= BRIEF =
Below are the entries; give again exactly the lines from the one mentioning "R16: 680 (n14, n18) -> 680 (n2, n14)" through the one mentioning "U2 pin V+: n13 -> +3V3", inclusive.

*** INFORMATION SUPPLIED ***

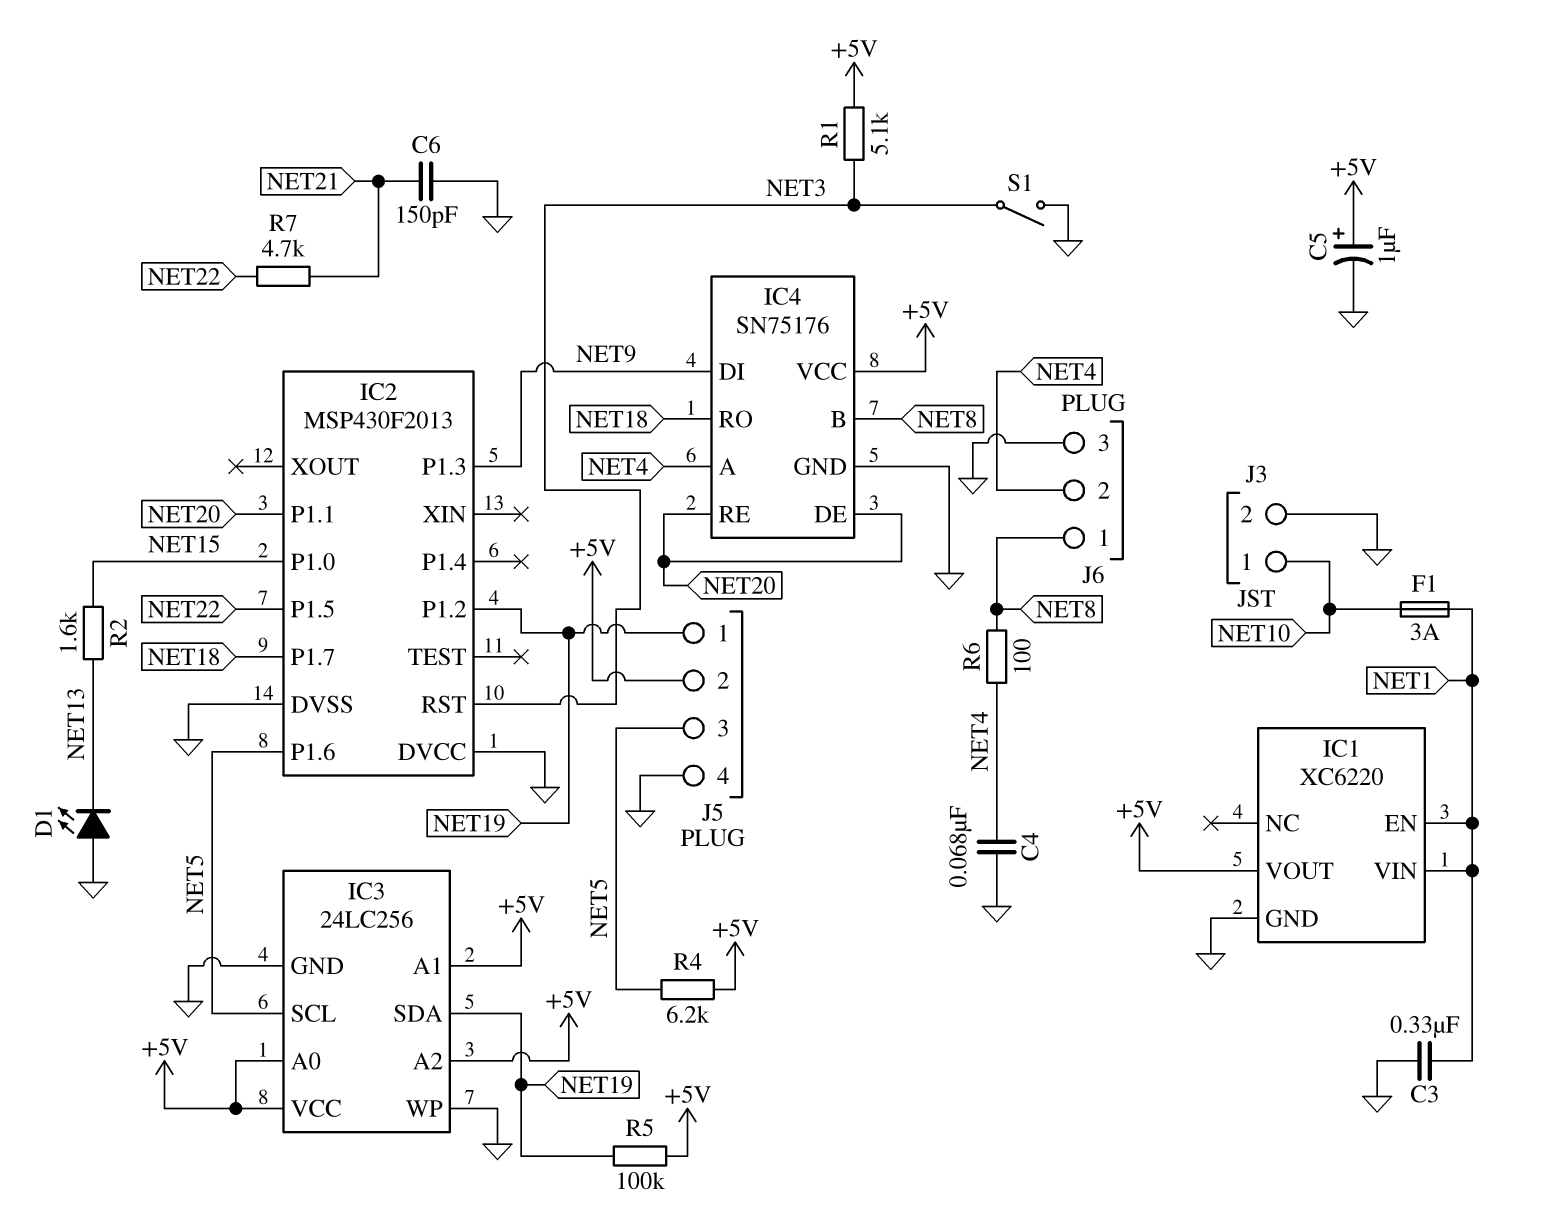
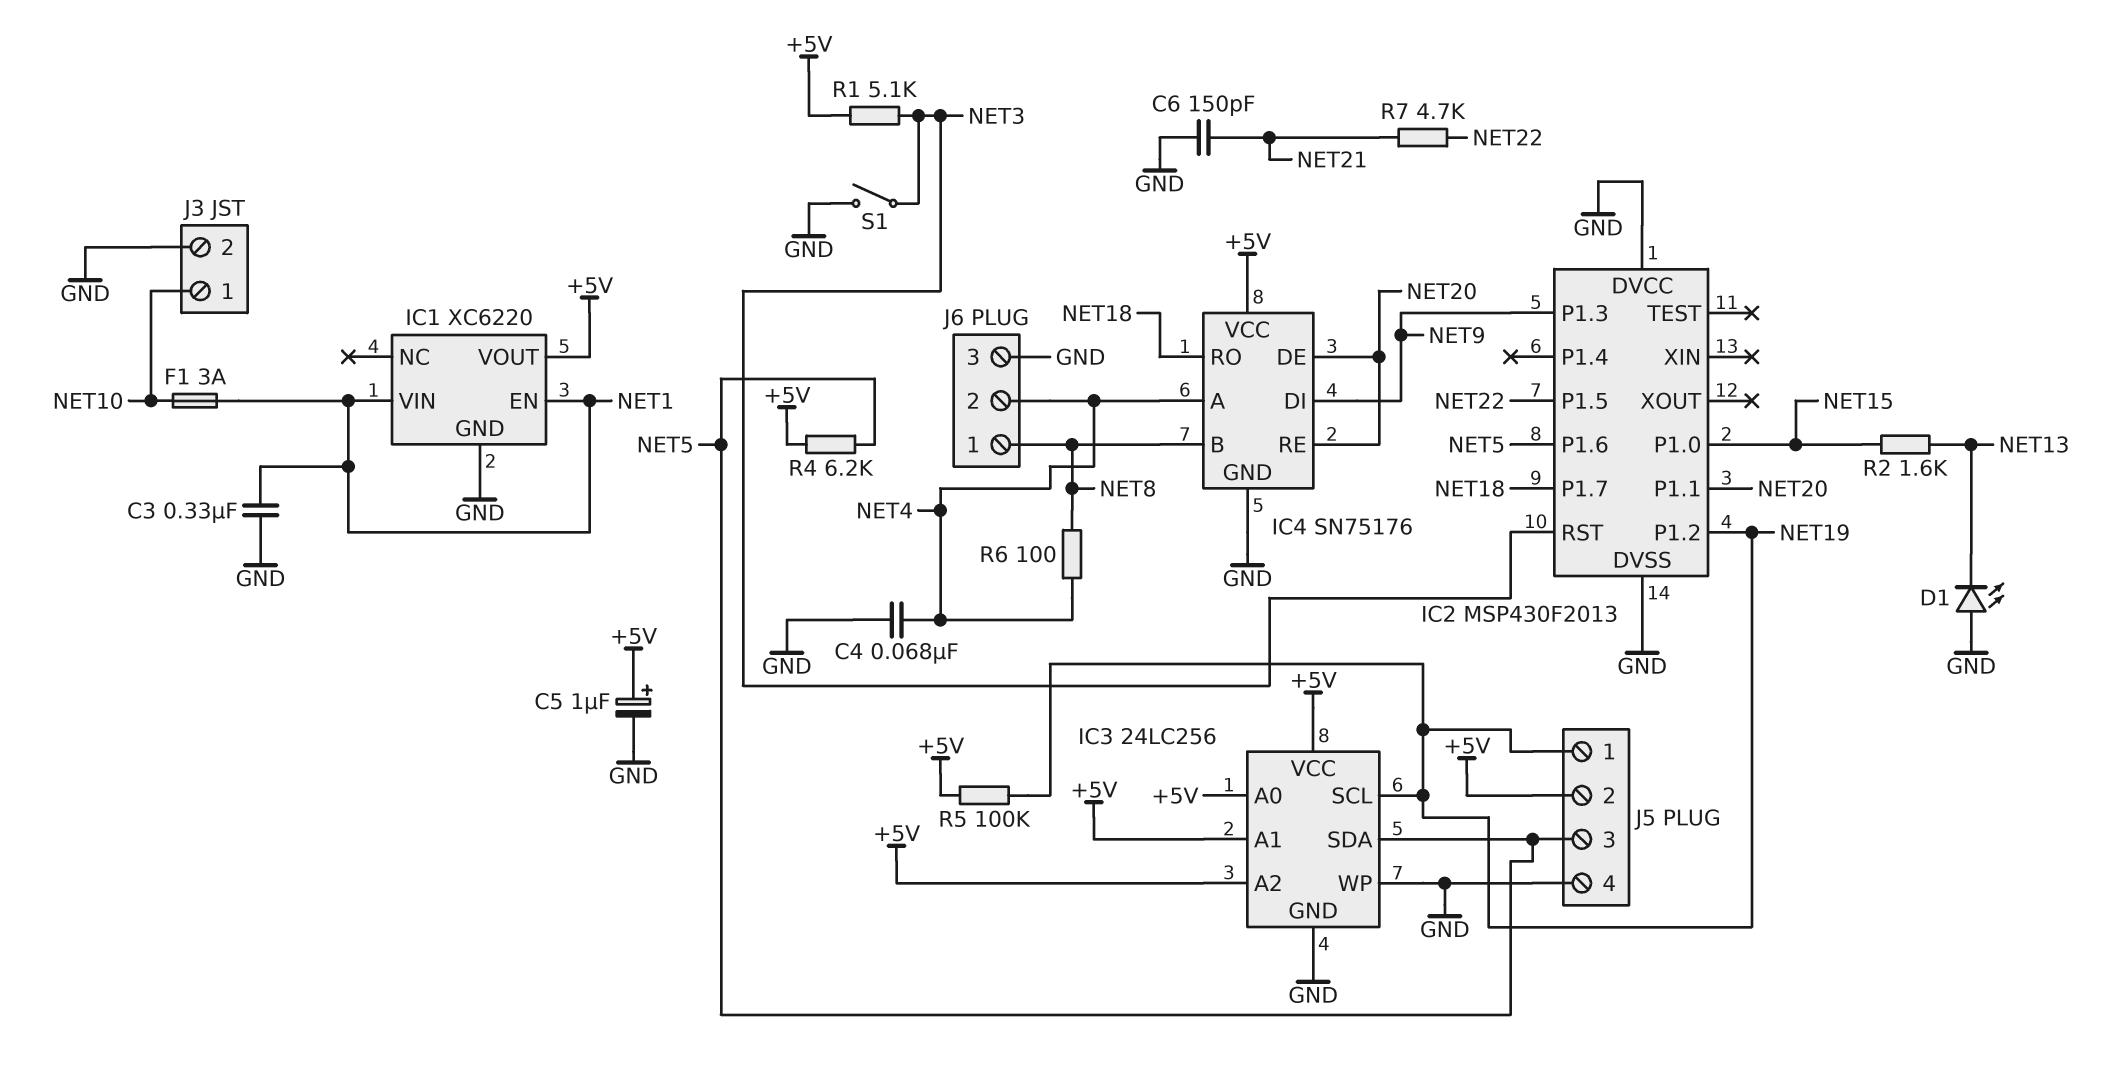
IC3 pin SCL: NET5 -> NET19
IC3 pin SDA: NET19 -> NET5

*** End of INFORMATION SUPPLIED ***
*** INFORMATION SUPPLIED ***

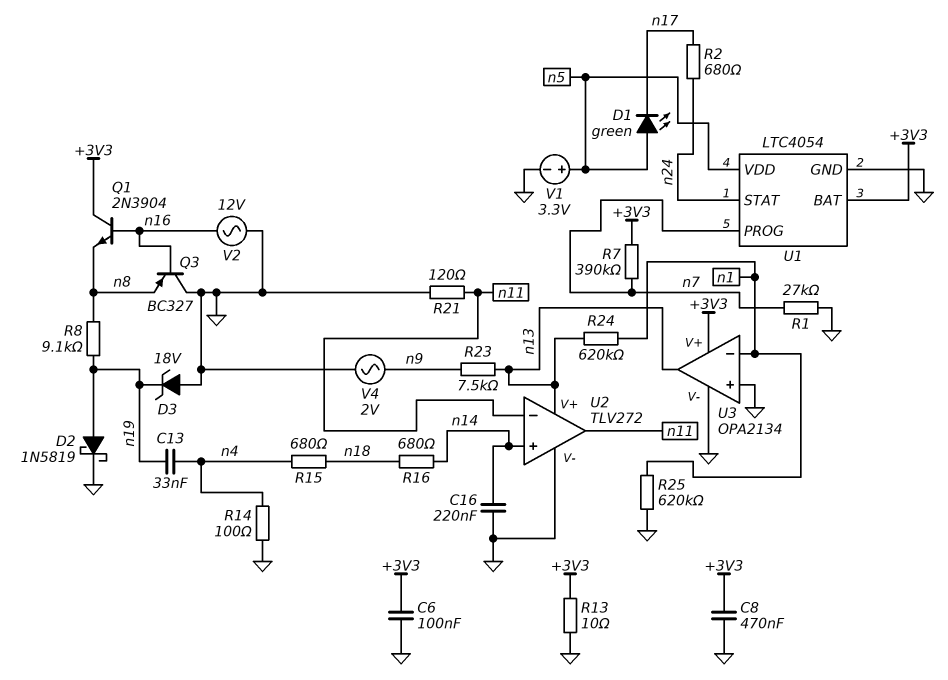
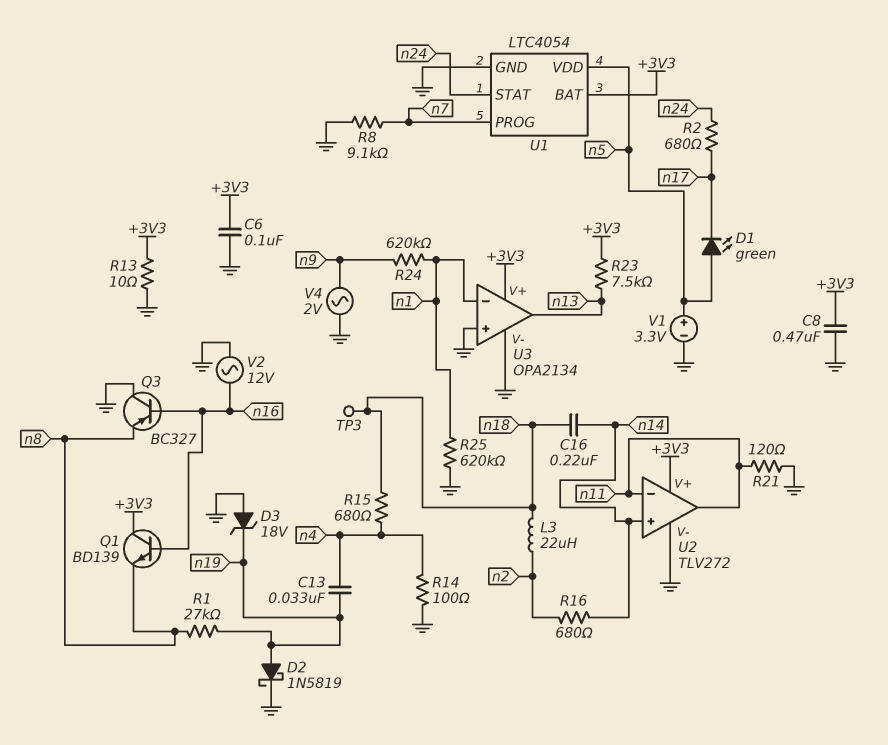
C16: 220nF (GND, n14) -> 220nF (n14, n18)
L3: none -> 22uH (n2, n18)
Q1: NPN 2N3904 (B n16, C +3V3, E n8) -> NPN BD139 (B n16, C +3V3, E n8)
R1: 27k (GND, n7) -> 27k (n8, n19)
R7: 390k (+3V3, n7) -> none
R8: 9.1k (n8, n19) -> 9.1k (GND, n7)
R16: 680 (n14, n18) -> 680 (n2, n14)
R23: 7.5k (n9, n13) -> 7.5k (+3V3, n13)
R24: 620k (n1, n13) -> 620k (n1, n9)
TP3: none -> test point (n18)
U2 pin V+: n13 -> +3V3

*** End of INFORMATION SUPPLIED ***
*** INFORMATION SUPPLIED ***

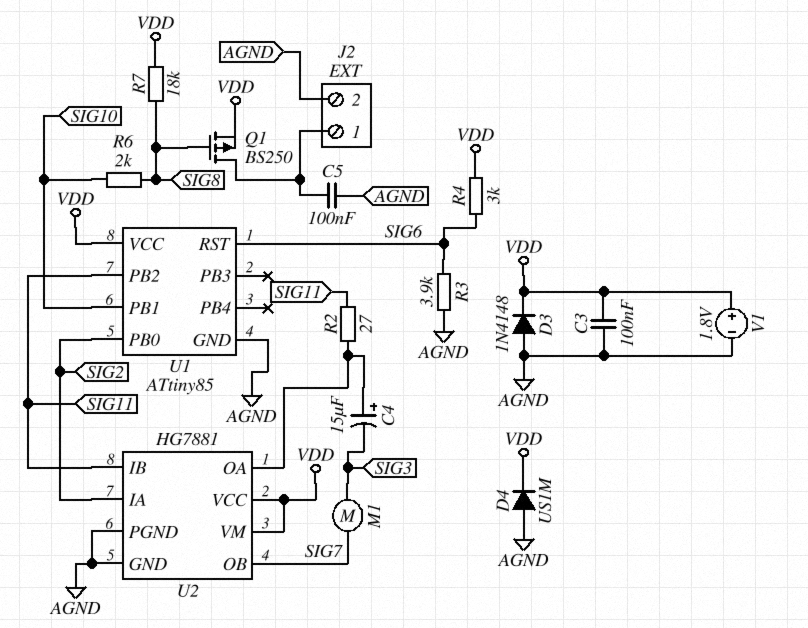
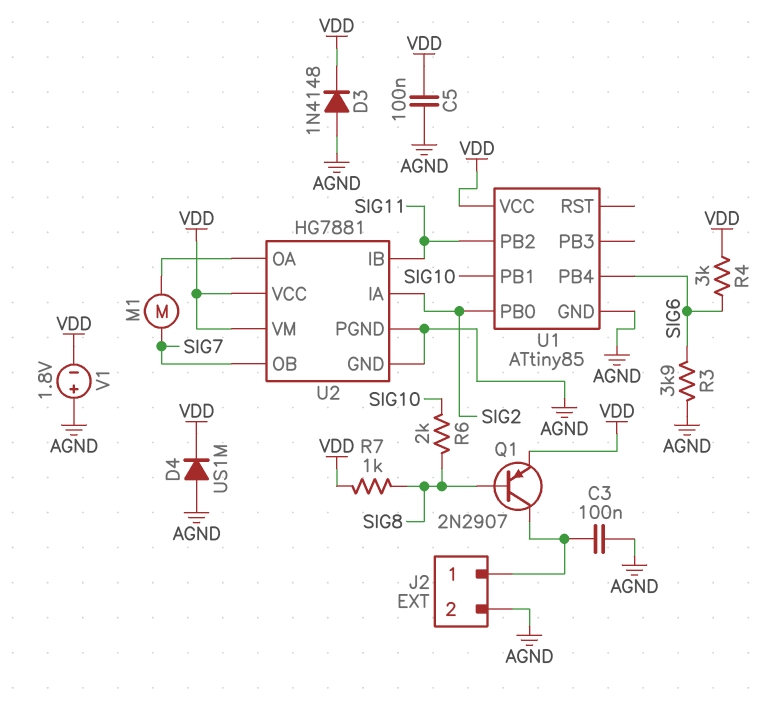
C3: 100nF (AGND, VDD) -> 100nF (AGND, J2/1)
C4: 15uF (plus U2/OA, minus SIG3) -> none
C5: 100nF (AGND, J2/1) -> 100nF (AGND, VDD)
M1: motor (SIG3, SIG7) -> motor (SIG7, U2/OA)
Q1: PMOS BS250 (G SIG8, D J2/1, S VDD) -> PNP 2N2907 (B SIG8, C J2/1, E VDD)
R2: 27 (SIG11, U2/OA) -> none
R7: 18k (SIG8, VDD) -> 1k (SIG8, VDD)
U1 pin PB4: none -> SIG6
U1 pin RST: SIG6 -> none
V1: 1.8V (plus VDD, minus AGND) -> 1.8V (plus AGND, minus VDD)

*** End of INFORMATION SUPPLIED ***

= OUTPUT OF THE TASK =
R16: 680 (n14, n18) -> 680 (n2, n14)
R23: 7.5k (n9, n13) -> 7.5k (+3V3, n13)
R24: 620k (n1, n13) -> 620k (n1, n9)
TP3: none -> test point (n18)
U2 pin V+: n13 -> +3V3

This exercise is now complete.